Problem => The answer must be an exact copy of the lines from the one containing "brown brick E12:G13 level 1 -> none" through the end of the records, with the pictures left out.

Available data =>
####################
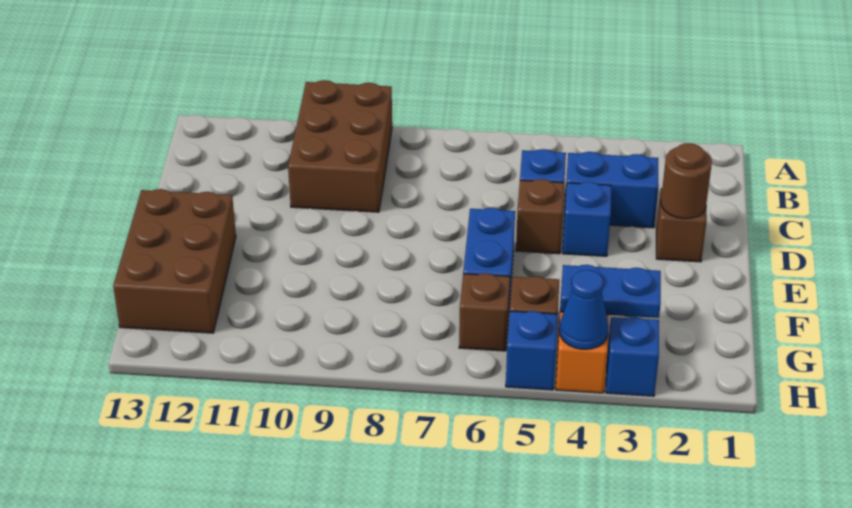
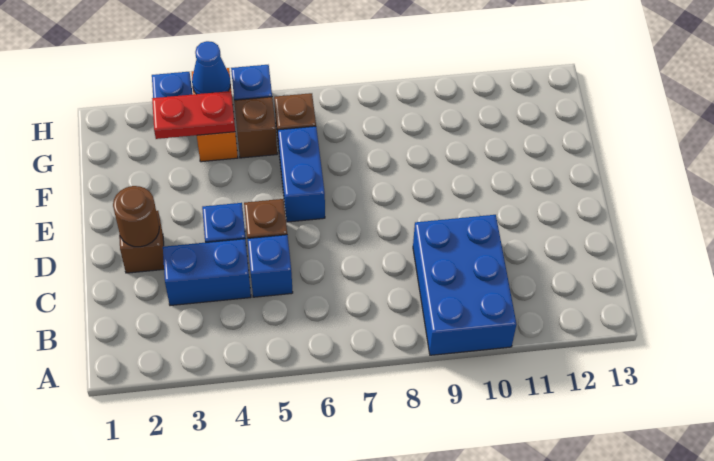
brown brick A9:C10 level 1 -> blue brick A9:C10 level 1
brown brick E12:G13 level 1 -> none
blue plate G3:G4 level 2 -> red plate G3:G4 level 2

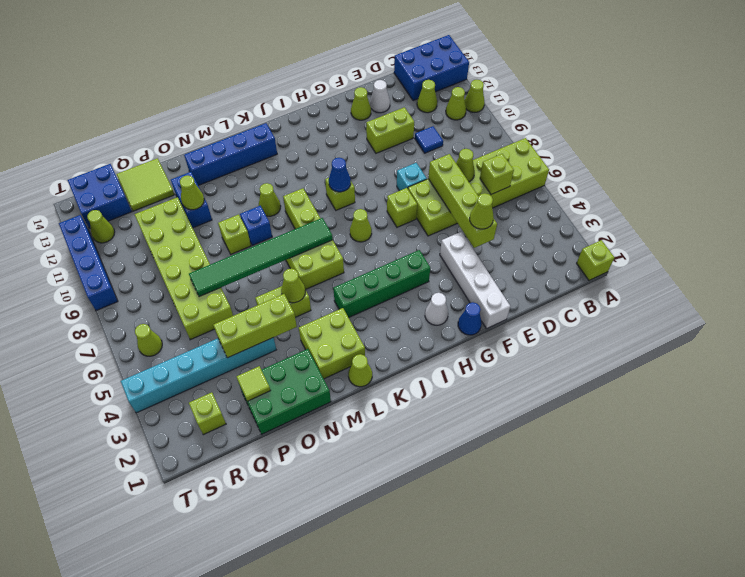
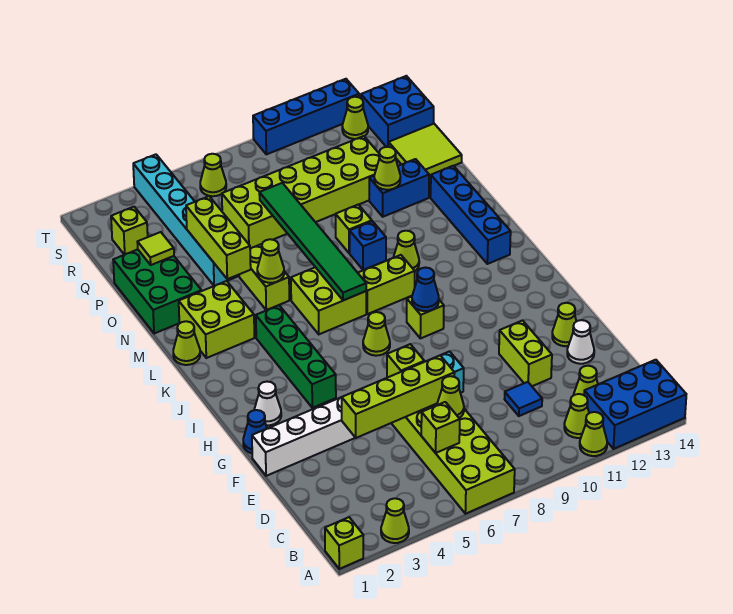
blue brick A13:C14 level 1 -> blue brick A12:B14 level 1
lime cone E4 level 3 -> lime cone A3 level 1

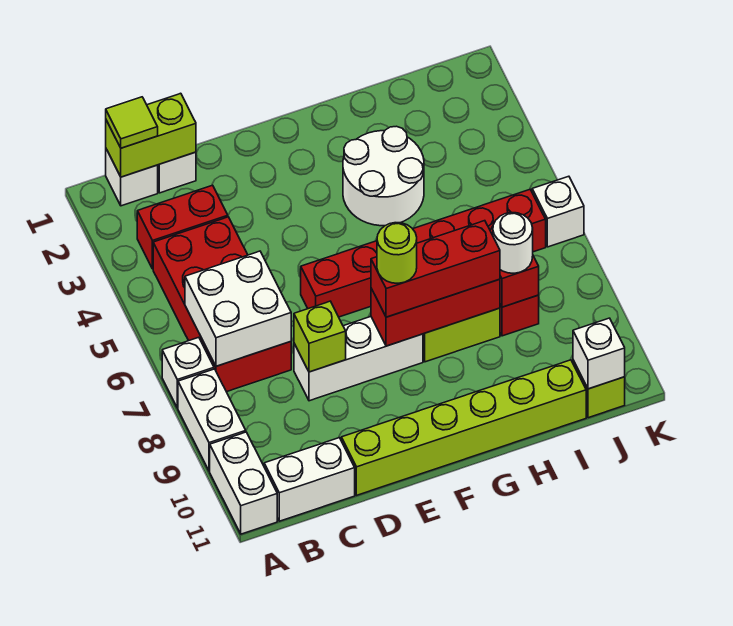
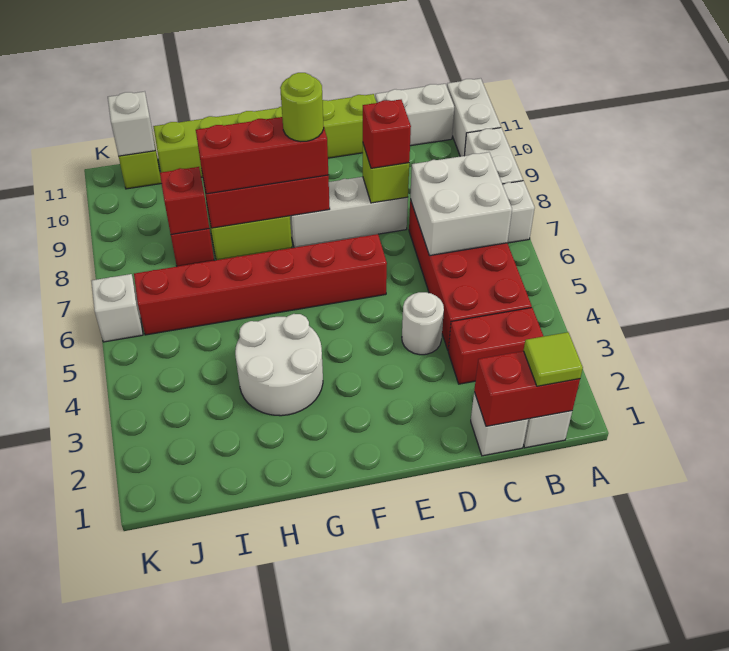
lime brick B1:C1 level 2 -> red brick B1:C1 level 2
none -> red brick D8 level 3
white round brick I8 level 3 -> white round brick D4 level 1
####################
Reply =>
brown brick E12:G13 level 1 -> none
blue plate G3:G4 level 2 -> red plate G3:G4 level 2

blue brick A13:C14 level 1 -> blue brick A12:B14 level 1
lime cone E4 level 3 -> lime cone A3 level 1

lime brick B1:C1 level 2 -> red brick B1:C1 level 2
none -> red brick D8 level 3
white round brick I8 level 3 -> white round brick D4 level 1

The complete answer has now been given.